-- Records supplied --

=== Section Start ===

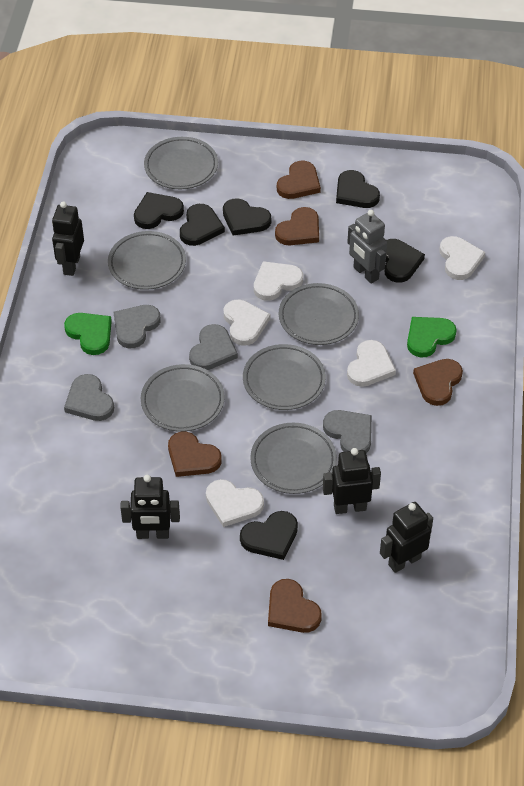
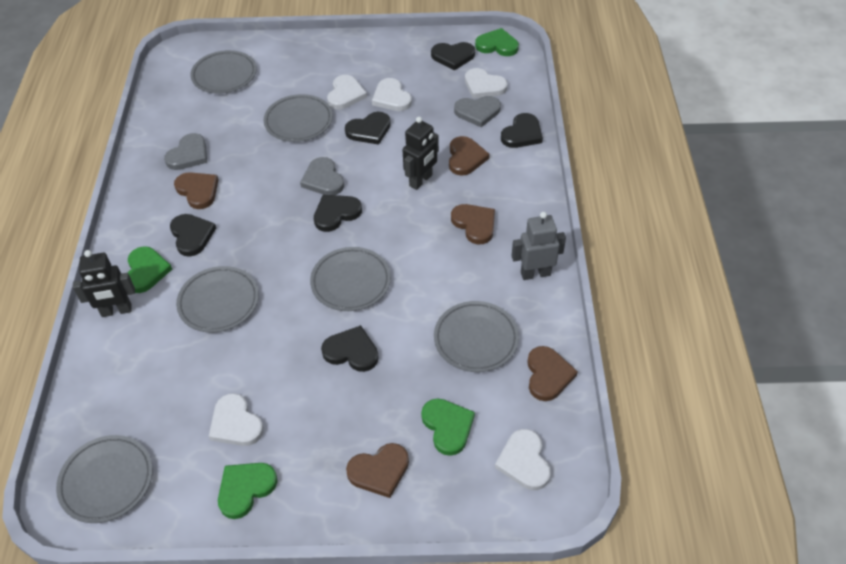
black robot: 4 -> 2
green heart: 2 -> 4
grey heart: 4 -> 3

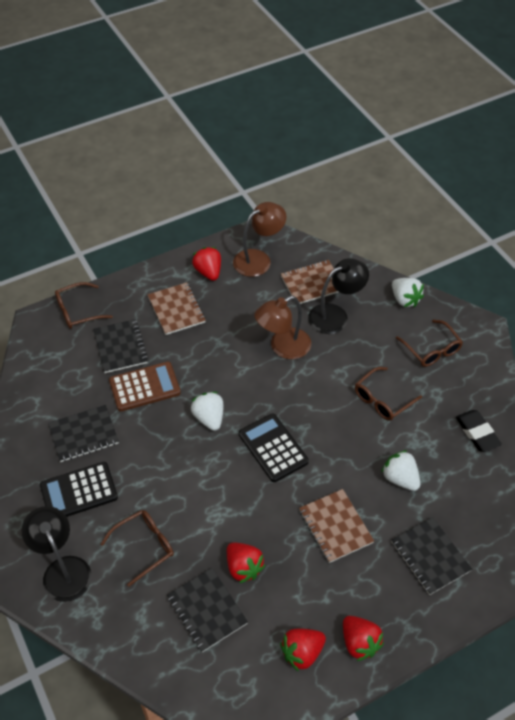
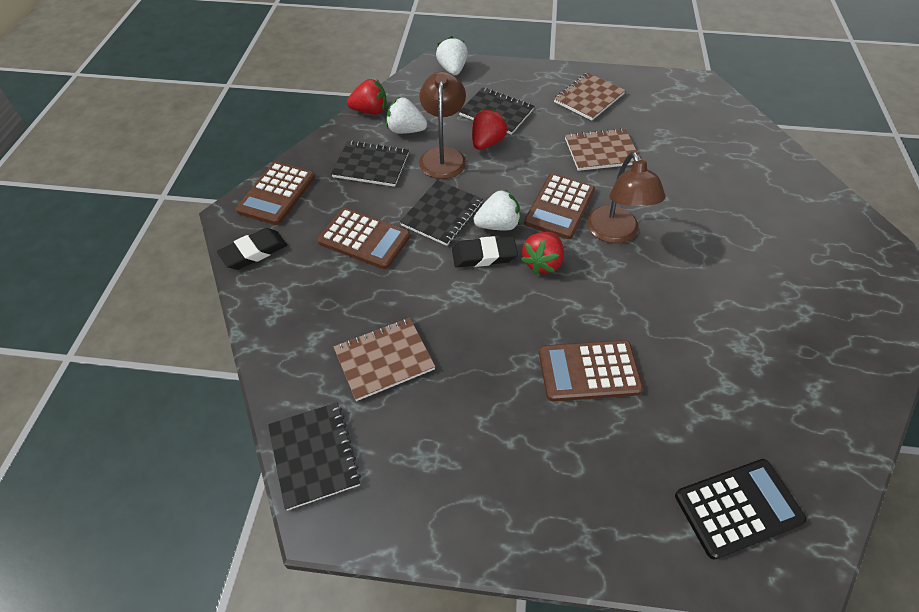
black calculator: 2 -> 1
black eraser: 1 -> 2
black lamp: 2 -> 0
brown calculator: 1 -> 4
brown glasses: 4 -> 0
red strawberry: 4 -> 3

=== Section End ===

-- Instructions for the task --
Retype the records verbatim, but not their images.

-- Answer for the task --
black robot: 4 -> 2
green heart: 2 -> 4
grey heart: 4 -> 3

black calculator: 2 -> 1
black eraser: 1 -> 2
black lamp: 2 -> 0
brown calculator: 1 -> 4
brown glasses: 4 -> 0
red strawberry: 4 -> 3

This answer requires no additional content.